Dataset excerpts:
****
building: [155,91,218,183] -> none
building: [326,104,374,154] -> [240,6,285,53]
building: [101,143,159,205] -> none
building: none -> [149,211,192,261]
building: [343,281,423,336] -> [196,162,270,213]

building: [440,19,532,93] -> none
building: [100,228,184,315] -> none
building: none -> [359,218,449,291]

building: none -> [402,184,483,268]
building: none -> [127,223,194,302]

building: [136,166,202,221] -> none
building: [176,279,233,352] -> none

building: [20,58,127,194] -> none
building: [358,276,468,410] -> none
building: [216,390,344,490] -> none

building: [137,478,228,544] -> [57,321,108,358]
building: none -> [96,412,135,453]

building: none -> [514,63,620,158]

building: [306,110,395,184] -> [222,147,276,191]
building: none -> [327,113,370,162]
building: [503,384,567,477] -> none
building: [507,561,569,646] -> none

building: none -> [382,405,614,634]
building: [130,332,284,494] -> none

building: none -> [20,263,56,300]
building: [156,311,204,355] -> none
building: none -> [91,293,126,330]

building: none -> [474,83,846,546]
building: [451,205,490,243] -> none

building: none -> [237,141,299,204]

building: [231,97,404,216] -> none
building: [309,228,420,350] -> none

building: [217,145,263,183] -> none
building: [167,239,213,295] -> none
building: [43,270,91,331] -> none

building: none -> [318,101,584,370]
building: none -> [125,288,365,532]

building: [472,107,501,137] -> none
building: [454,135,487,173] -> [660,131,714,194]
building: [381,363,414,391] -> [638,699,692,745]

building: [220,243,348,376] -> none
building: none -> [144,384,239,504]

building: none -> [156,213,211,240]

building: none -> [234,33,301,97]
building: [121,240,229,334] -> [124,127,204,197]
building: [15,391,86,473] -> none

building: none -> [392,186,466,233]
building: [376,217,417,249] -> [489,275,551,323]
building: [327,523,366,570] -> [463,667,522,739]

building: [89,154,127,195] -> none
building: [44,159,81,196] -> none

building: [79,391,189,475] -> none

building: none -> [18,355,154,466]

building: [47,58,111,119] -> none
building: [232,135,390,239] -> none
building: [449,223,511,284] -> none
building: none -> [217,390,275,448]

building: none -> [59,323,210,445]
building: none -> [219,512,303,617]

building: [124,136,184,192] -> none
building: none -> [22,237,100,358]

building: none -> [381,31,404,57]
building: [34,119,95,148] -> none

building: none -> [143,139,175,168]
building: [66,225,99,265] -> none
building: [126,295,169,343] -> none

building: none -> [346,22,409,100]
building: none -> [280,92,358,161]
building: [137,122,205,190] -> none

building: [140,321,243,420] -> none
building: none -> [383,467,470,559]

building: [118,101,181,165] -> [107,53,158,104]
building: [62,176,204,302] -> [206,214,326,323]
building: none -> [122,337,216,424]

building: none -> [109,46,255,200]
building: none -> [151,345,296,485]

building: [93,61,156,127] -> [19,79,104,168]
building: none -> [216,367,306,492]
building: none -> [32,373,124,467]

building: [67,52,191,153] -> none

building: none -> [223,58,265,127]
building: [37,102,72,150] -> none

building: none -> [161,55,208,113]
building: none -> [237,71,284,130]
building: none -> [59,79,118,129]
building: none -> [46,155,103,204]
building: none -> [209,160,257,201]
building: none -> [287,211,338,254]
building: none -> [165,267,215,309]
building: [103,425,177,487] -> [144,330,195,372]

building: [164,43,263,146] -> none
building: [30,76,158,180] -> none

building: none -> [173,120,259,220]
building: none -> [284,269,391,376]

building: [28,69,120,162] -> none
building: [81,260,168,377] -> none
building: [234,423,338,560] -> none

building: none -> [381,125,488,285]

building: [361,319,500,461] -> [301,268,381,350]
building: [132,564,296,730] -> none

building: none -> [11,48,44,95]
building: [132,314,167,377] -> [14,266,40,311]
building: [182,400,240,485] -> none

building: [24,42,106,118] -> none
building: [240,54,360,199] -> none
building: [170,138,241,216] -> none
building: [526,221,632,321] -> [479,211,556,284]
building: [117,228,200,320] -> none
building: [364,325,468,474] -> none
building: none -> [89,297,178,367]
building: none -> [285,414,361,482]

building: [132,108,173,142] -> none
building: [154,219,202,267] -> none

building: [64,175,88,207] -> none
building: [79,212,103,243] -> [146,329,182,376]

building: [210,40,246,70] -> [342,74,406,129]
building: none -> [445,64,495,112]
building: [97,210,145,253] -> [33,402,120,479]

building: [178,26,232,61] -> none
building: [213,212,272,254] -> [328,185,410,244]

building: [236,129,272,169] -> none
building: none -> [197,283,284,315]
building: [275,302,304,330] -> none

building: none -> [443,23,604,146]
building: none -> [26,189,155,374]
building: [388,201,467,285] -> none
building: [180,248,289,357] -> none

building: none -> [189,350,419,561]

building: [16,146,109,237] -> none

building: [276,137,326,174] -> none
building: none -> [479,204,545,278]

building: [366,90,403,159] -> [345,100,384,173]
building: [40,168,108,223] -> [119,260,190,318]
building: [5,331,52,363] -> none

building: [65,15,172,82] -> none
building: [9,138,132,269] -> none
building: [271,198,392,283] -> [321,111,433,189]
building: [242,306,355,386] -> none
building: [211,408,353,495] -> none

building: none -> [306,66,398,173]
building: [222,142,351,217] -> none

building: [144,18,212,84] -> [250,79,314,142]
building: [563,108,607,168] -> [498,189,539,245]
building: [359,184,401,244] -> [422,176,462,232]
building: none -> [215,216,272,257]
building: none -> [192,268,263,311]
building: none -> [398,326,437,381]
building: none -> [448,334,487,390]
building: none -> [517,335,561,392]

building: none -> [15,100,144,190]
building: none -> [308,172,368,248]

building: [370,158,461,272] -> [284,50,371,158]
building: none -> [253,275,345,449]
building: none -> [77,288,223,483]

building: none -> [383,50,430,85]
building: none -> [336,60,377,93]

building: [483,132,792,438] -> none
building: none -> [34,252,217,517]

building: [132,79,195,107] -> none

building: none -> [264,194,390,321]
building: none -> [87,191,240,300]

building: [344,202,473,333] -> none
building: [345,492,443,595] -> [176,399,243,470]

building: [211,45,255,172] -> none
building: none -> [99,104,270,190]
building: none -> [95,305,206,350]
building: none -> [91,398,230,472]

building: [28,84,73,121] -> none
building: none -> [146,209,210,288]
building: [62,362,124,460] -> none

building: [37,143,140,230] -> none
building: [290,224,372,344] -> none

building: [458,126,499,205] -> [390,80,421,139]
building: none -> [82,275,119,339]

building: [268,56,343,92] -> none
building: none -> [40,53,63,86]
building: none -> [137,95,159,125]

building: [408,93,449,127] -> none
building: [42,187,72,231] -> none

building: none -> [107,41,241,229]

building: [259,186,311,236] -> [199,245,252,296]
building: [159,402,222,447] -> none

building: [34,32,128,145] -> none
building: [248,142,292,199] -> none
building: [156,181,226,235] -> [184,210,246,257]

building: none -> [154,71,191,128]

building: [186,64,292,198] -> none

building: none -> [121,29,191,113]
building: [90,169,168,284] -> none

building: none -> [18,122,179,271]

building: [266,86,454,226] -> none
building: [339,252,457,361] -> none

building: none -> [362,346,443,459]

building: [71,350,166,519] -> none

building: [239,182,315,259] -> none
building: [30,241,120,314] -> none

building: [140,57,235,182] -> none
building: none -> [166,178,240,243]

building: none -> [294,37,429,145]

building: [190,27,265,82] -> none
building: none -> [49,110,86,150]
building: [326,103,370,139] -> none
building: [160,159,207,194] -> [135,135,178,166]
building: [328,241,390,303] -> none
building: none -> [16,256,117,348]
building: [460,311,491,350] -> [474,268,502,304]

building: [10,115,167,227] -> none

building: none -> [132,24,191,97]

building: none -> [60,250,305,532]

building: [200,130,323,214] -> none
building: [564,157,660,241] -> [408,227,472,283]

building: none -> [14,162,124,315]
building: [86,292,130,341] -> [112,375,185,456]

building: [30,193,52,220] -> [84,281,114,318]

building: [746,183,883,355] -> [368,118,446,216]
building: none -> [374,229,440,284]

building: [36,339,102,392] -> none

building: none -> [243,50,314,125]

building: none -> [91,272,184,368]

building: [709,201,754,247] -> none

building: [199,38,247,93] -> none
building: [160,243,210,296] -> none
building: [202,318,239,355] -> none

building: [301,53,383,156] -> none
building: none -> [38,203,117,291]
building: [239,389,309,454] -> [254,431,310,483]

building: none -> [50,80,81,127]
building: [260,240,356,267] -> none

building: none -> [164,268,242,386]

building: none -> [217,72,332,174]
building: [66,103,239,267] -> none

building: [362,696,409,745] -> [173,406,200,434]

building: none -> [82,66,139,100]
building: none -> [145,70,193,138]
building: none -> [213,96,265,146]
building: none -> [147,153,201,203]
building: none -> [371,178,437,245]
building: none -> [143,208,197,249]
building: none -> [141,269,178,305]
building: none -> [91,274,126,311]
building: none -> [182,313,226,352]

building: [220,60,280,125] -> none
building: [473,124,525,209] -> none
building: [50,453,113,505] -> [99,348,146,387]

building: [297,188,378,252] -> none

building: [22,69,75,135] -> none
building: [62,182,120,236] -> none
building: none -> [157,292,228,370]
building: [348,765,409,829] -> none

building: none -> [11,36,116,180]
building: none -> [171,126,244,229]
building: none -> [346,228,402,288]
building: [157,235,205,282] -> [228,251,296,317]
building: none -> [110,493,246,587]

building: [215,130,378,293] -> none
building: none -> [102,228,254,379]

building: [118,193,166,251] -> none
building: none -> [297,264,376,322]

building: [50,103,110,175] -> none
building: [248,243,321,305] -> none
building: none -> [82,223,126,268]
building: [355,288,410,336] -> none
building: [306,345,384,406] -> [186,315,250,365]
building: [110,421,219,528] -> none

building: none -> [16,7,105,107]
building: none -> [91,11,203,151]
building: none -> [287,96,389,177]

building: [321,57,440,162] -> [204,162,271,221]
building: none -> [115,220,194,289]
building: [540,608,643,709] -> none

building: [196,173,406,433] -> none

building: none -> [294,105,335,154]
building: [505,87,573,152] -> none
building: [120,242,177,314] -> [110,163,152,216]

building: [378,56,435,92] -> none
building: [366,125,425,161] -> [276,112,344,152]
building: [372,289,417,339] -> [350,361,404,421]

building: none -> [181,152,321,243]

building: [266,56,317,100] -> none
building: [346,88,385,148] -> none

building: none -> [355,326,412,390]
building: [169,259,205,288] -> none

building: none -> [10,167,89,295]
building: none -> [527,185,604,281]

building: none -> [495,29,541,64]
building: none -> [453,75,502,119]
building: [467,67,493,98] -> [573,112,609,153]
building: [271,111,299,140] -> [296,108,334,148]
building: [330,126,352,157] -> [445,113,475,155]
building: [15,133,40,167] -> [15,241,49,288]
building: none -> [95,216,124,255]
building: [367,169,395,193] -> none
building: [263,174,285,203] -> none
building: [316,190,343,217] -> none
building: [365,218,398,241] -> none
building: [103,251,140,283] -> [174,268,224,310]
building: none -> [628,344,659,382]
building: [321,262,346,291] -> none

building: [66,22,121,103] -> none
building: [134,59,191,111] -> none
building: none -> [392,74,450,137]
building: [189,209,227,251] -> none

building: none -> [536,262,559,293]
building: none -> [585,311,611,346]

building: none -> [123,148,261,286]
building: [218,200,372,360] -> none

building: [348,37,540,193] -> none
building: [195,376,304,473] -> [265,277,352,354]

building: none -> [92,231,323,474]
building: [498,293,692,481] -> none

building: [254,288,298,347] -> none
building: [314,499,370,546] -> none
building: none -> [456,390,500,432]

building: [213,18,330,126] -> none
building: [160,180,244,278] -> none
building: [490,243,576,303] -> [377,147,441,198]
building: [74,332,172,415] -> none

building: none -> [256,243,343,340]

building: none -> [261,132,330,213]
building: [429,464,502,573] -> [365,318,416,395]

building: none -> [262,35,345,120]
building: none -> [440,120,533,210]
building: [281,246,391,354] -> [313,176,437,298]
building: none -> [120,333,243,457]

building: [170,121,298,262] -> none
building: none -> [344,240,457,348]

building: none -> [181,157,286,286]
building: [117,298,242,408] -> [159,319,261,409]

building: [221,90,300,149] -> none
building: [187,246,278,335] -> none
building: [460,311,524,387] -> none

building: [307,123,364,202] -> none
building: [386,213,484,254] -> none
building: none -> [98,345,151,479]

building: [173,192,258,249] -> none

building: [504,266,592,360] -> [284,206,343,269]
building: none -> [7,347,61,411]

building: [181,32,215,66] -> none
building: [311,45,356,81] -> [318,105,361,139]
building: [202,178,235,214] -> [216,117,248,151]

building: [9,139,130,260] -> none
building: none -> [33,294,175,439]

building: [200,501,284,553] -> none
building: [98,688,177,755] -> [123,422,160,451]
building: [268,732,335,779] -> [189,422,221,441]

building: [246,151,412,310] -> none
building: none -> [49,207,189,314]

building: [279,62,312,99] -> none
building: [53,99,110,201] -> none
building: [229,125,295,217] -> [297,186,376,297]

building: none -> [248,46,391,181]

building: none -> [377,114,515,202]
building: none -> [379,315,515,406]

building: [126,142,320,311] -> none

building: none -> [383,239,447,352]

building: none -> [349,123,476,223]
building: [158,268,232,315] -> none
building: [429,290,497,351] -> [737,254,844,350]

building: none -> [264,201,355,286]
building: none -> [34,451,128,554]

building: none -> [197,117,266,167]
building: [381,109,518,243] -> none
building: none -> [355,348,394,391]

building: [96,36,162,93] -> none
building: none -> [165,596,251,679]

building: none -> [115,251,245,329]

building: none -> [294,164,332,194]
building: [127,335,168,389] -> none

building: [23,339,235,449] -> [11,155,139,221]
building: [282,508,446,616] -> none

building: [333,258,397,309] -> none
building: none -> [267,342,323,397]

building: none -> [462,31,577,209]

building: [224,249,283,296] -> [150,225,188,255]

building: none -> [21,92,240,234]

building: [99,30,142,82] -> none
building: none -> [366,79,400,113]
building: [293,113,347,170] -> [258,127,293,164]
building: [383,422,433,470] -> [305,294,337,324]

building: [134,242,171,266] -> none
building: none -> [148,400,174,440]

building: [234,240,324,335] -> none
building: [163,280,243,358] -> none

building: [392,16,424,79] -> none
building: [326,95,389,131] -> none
****
JOB =>
Once you reach the line with "building: [86,292,130,341] ->" in the data above, copy it and every line after it exactly, up to and including the line with "building: none -> [11,36,116,180]".

WRITTEN REPLY =>
building: [86,292,130,341] -> [112,375,185,456]

building: [30,193,52,220] -> [84,281,114,318]

building: [746,183,883,355] -> [368,118,446,216]
building: none -> [374,229,440,284]

building: [36,339,102,392] -> none

building: none -> [243,50,314,125]

building: none -> [91,272,184,368]

building: [709,201,754,247] -> none

building: [199,38,247,93] -> none
building: [160,243,210,296] -> none
building: [202,318,239,355] -> none

building: [301,53,383,156] -> none
building: none -> [38,203,117,291]
building: [239,389,309,454] -> [254,431,310,483]

building: none -> [50,80,81,127]
building: [260,240,356,267] -> none

building: none -> [164,268,242,386]

building: none -> [217,72,332,174]
building: [66,103,239,267] -> none

building: [362,696,409,745] -> [173,406,200,434]

building: none -> [82,66,139,100]
building: none -> [145,70,193,138]
building: none -> [213,96,265,146]
building: none -> [147,153,201,203]
building: none -> [371,178,437,245]
building: none -> [143,208,197,249]
building: none -> [141,269,178,305]
building: none -> [91,274,126,311]
building: none -> [182,313,226,352]

building: [220,60,280,125] -> none
building: [473,124,525,209] -> none
building: [50,453,113,505] -> [99,348,146,387]

building: [297,188,378,252] -> none

building: [22,69,75,135] -> none
building: [62,182,120,236] -> none
building: none -> [157,292,228,370]
building: [348,765,409,829] -> none

building: none -> [11,36,116,180]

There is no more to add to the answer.